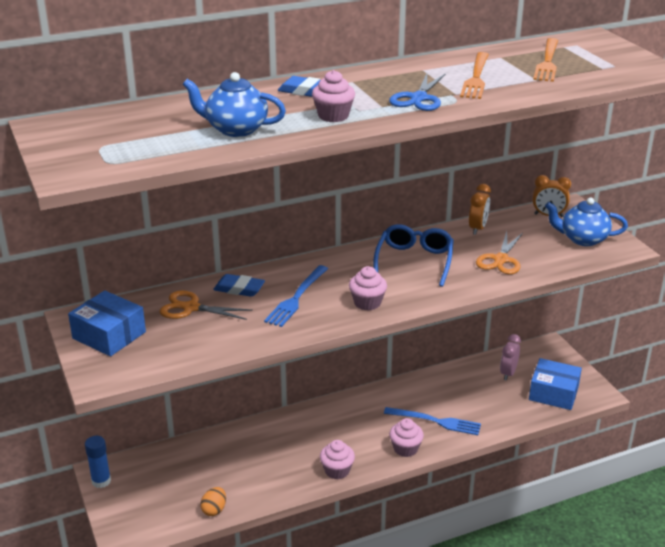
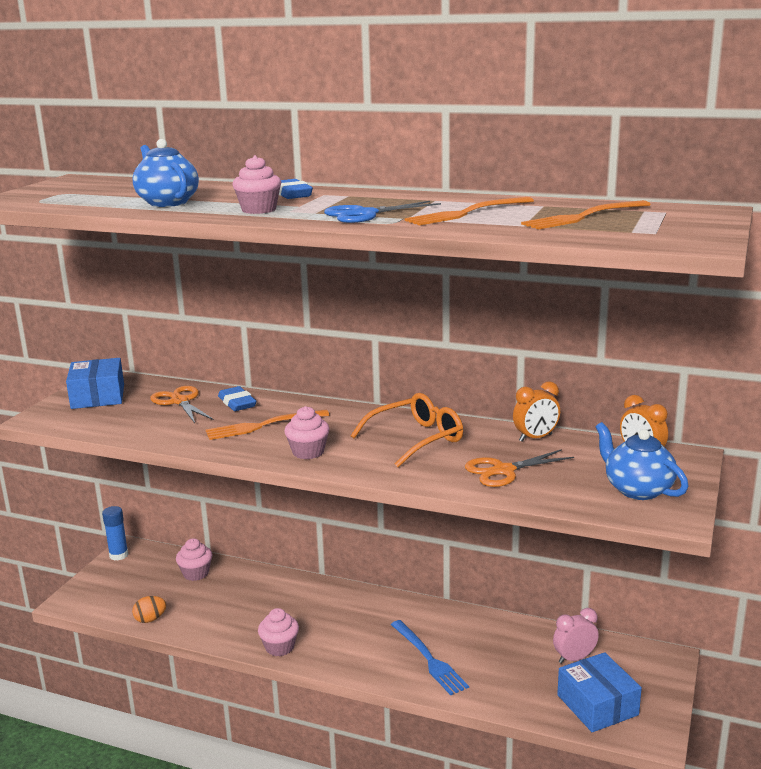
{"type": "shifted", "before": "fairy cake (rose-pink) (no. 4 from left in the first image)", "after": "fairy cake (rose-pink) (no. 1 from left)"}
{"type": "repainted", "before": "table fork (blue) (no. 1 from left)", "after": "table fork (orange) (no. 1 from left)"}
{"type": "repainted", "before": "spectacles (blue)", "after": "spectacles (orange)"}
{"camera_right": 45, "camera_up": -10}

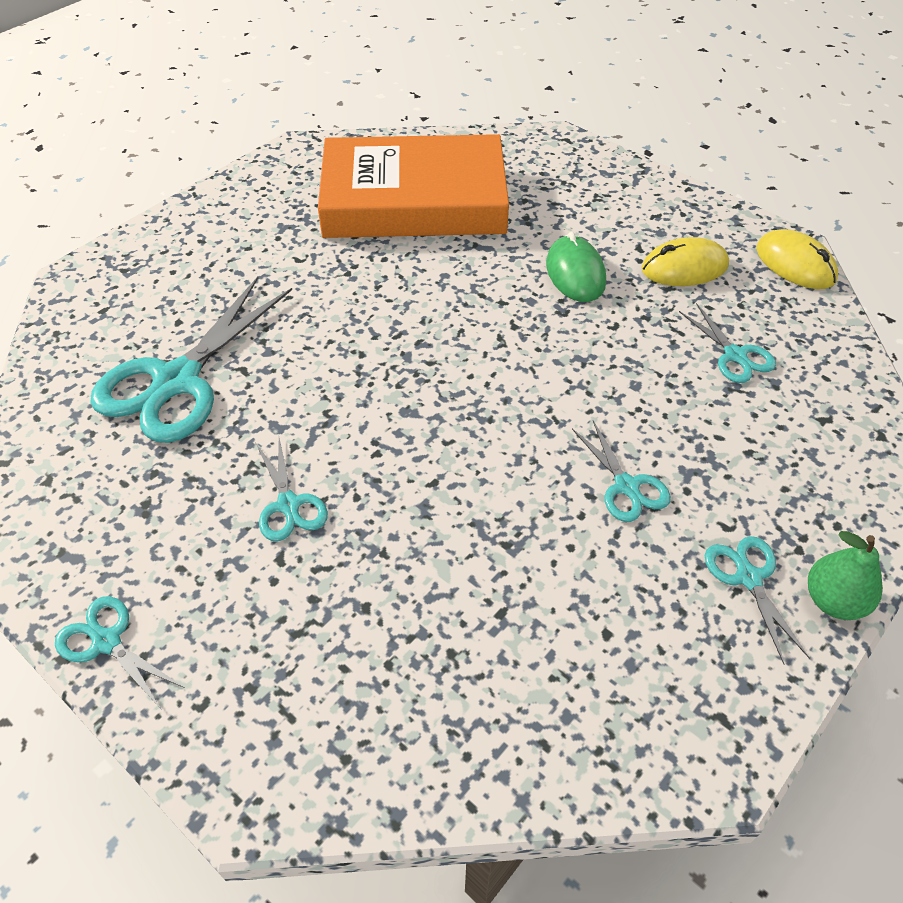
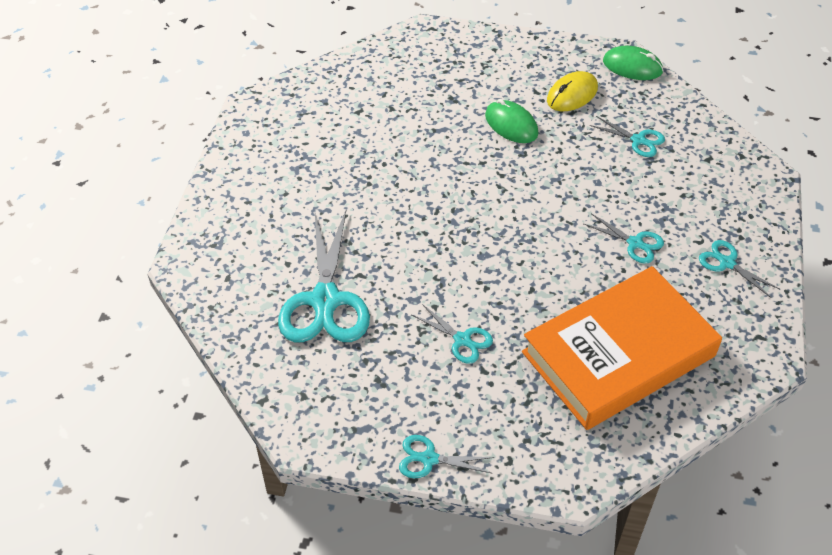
{"type": "shifted", "before": "book (orange)"}
{"type": "repainted", "before": "mouse (bright yellow) (no. 2 from left)", "after": "mouse (leaf-green) (no. 2 from left)"}
{"type": "gone", "before": "pear (leaf-green)"}
{"camera_right": -30, "camera_up": 0}

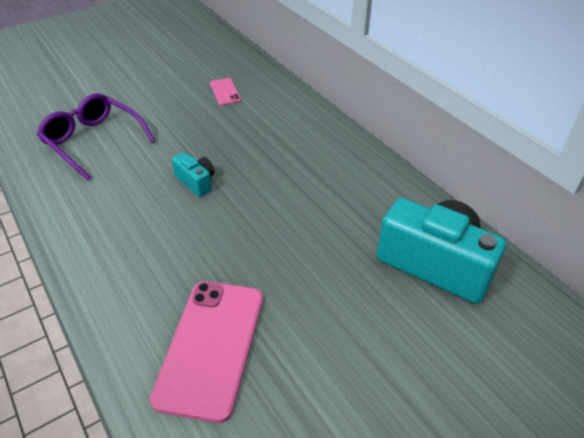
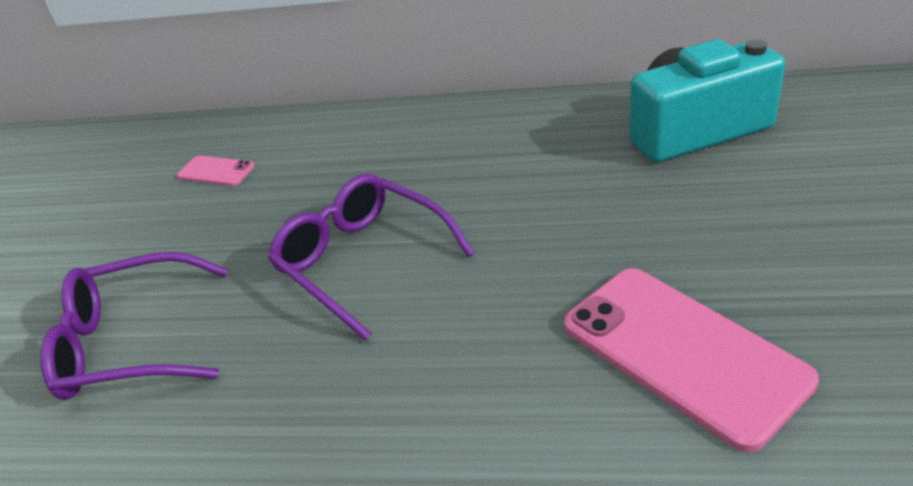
{"type": "swapped", "before": "photo camera (teal) (no. 1 from left)", "after": "spectacles (purple) (no. 2 from left)"}
{"camera_right": -45, "camera_up": -5}

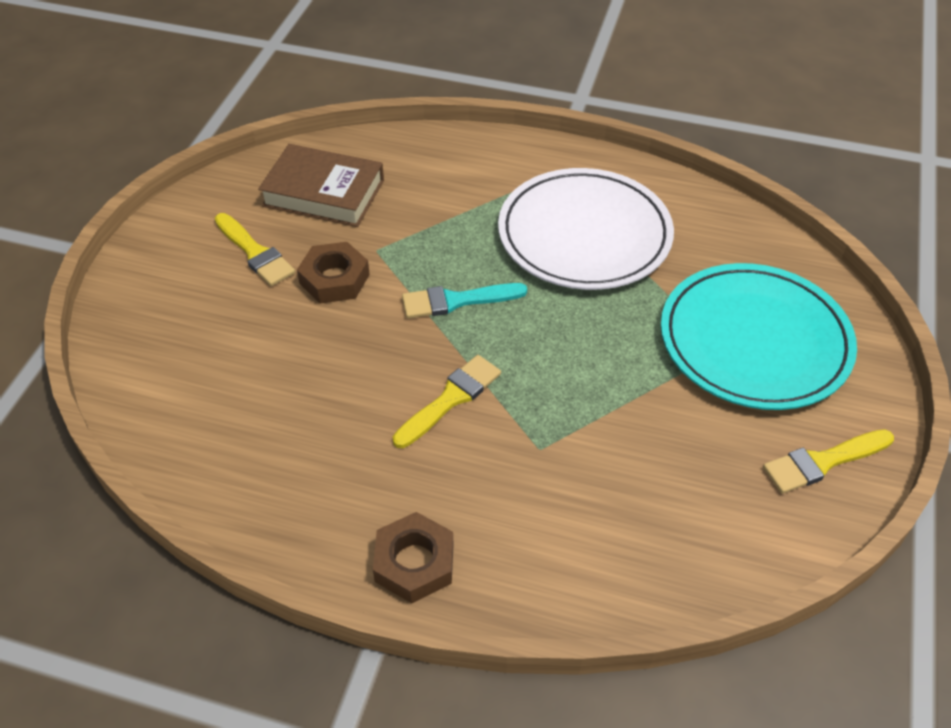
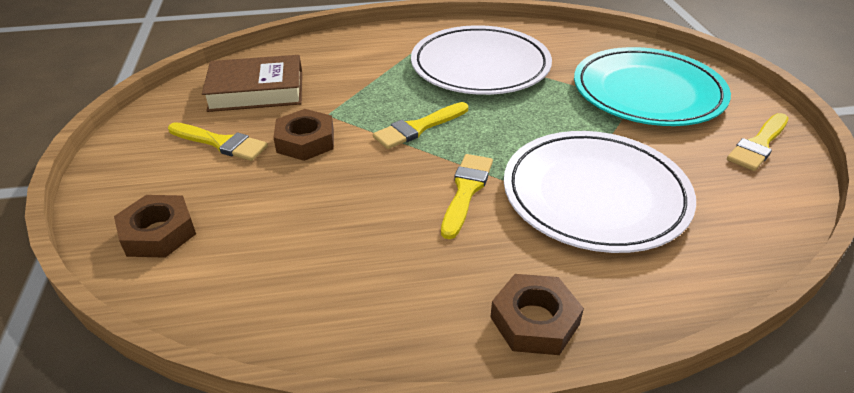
{"type": "new", "after": "nut (russet) (no. 1 from left)"}
{"type": "repainted", "before": "paintbrush (teal)", "after": "paintbrush (bright yellow) (no. 2 from left)"}
{"type": "new", "after": "dinner plate (white) (no. 2 from left)"}
{"camera_right": -25, "camera_up": -10}

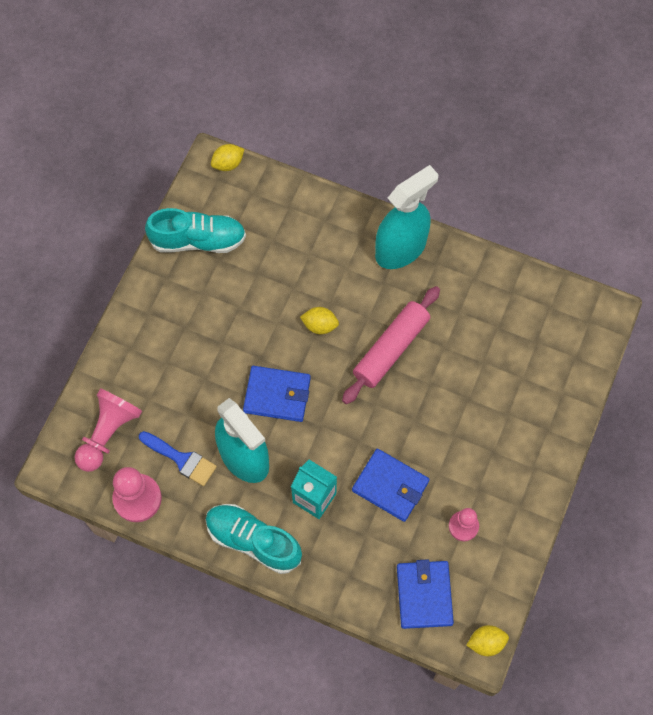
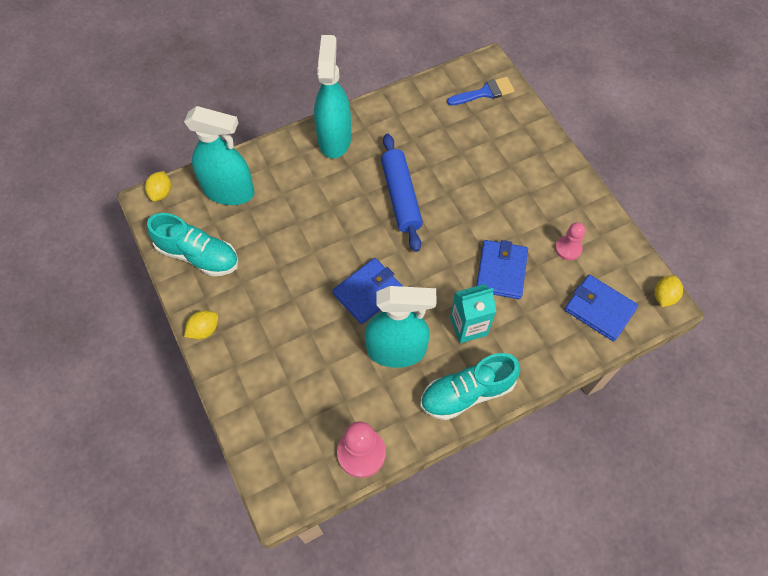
{"type": "rotated", "before": "lace-up shoe (teal) (no. 1 from left)", "turn": 75}
{"type": "new", "after": "sprayer (teal) (no. 1 from left)"}
{"type": "shifted", "before": "lemon (bright yellow) (no. 2 from left)"}
{"type": "repainted", "before": "dough roller (rose-pink)", "after": "dough roller (blue)"}
{"type": "shifted", "before": "paintbrush (blue)"}
{"type": "rotated", "before": "card wallet (blue) (no. 2 from left)", "turn": -60}
{"type": "gone", "before": "chess pawn (rose-pink) (no. 1 from left)"}
{"camera_right": -50, "camera_up": -5}

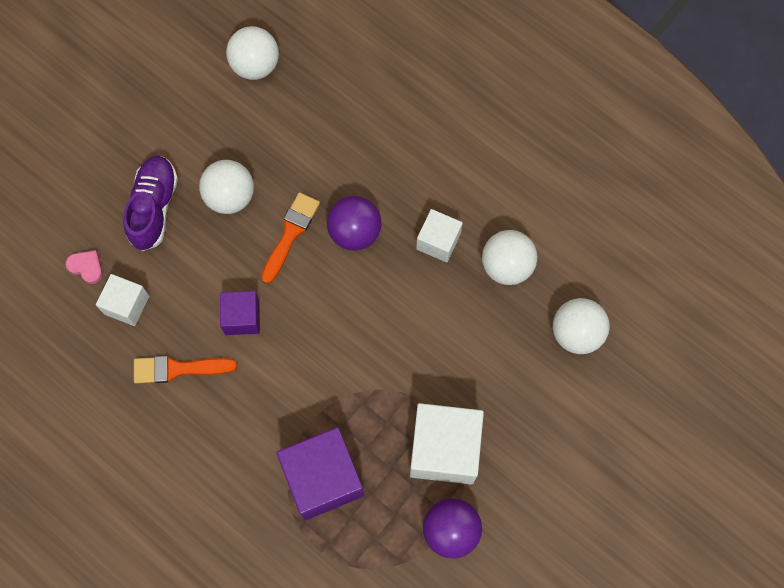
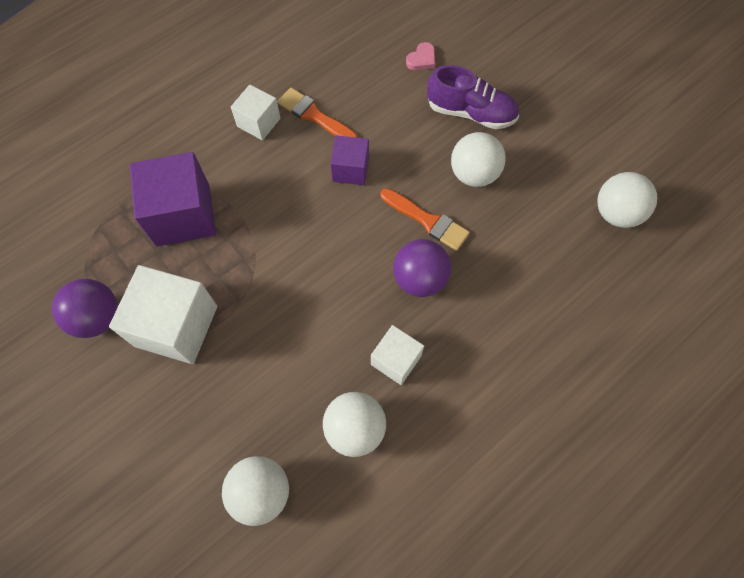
{"type": "shifted", "before": "block (white) (no. 1 from left in the first image)", "after": "block (white) (no. 2 from left)"}
{"type": "rotated", "before": "paintbrush (orange) (no. 1 from left)", "turn": -60}
{"camera_right": 100, "camera_up": -5}

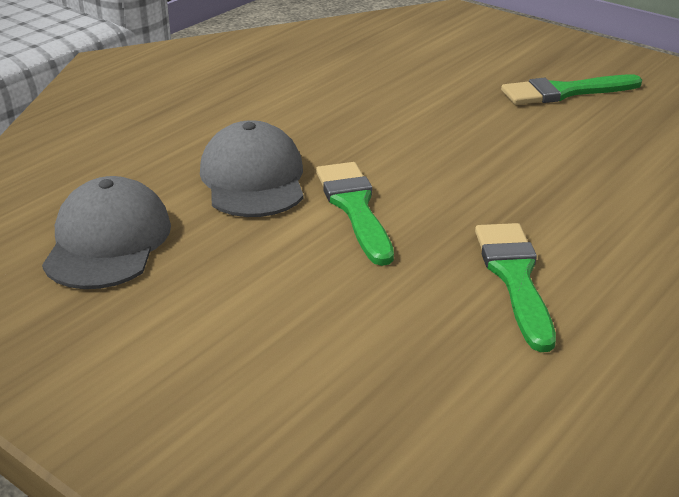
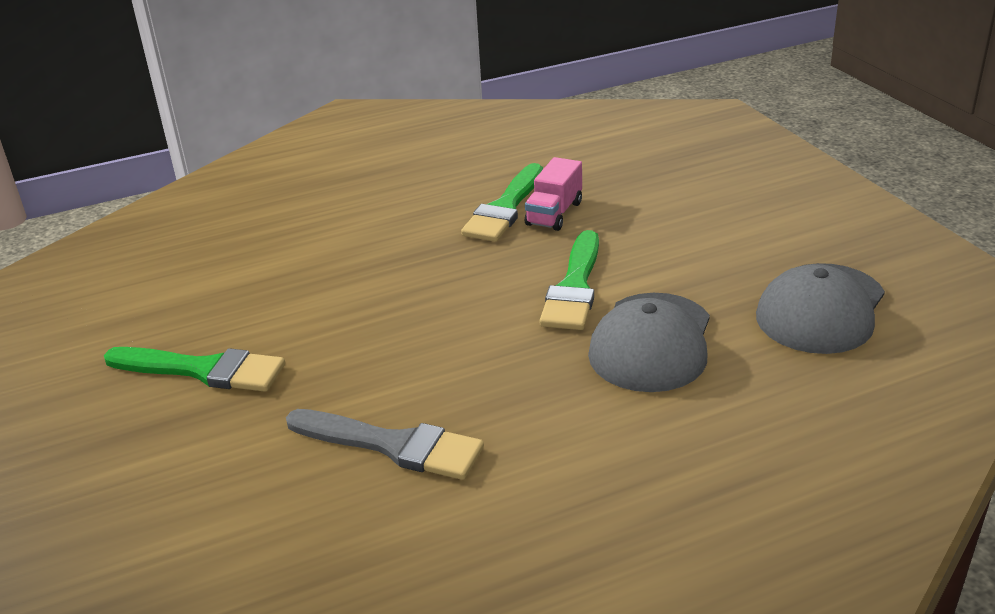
{"type": "new", "after": "paintbrush (grey)"}
{"type": "new", "after": "toy truck (rose-pink)"}
{"camera_right": -150, "camera_up": 0}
__________
What you have to do =
The result should be an exact copy of the material, containing no pictures.

Answer section =
{"type": "shifted", "before": "fairy cake (rose-pink) (no. 4 from left in the first image)", "after": "fairy cake (rose-pink) (no. 1 from left)"}
{"type": "repainted", "before": "table fork (blue) (no. 1 from left)", "after": "table fork (orange) (no. 1 from left)"}
{"type": "repainted", "before": "spectacles (blue)", "after": "spectacles (orange)"}
{"camera_right": 45, "camera_up": -10}

{"type": "shifted", "before": "book (orange)"}
{"type": "repainted", "before": "mouse (bright yellow) (no. 2 from left)", "after": "mouse (leaf-green) (no. 2 from left)"}
{"type": "gone", "before": "pear (leaf-green)"}
{"camera_right": -30, "camera_up": 0}

{"type": "swapped", "before": "photo camera (teal) (no. 1 from left)", "after": "spectacles (purple) (no. 2 from left)"}
{"camera_right": -45, "camera_up": -5}

{"type": "new", "after": "nut (russet) (no. 1 from left)"}
{"type": "repainted", "before": "paintbrush (teal)", "after": "paintbrush (bright yellow) (no. 2 from left)"}
{"type": "new", "after": "dinner plate (white) (no. 2 from left)"}
{"camera_right": -25, "camera_up": -10}

{"type": "rotated", "before": "lace-up shoe (teal) (no. 1 from left)", "turn": 75}
{"type": "new", "after": "sprayer (teal) (no. 1 from left)"}
{"type": "shifted", "before": "lemon (bright yellow) (no. 2 from left)"}
{"type": "repainted", "before": "dough roller (rose-pink)", "after": "dough roller (blue)"}
{"type": "shifted", "before": "paintbrush (blue)"}
{"type": "rotated", "before": "card wallet (blue) (no. 2 from left)", "turn": -60}
{"type": "gone", "before": "chess pawn (rose-pink) (no. 1 from left)"}
{"camera_right": -50, "camera_up": -5}

{"type": "shifted", "before": "block (white) (no. 1 from left in the first image)", "after": "block (white) (no. 2 from left)"}
{"type": "rotated", "before": "paintbrush (orange) (no. 1 from left)", "turn": -60}
{"camera_right": 100, "camera_up": -5}

{"type": "new", "after": "paintbrush (grey)"}
{"type": "new", "after": "toy truck (rose-pink)"}
{"camera_right": -150, "camera_up": 0}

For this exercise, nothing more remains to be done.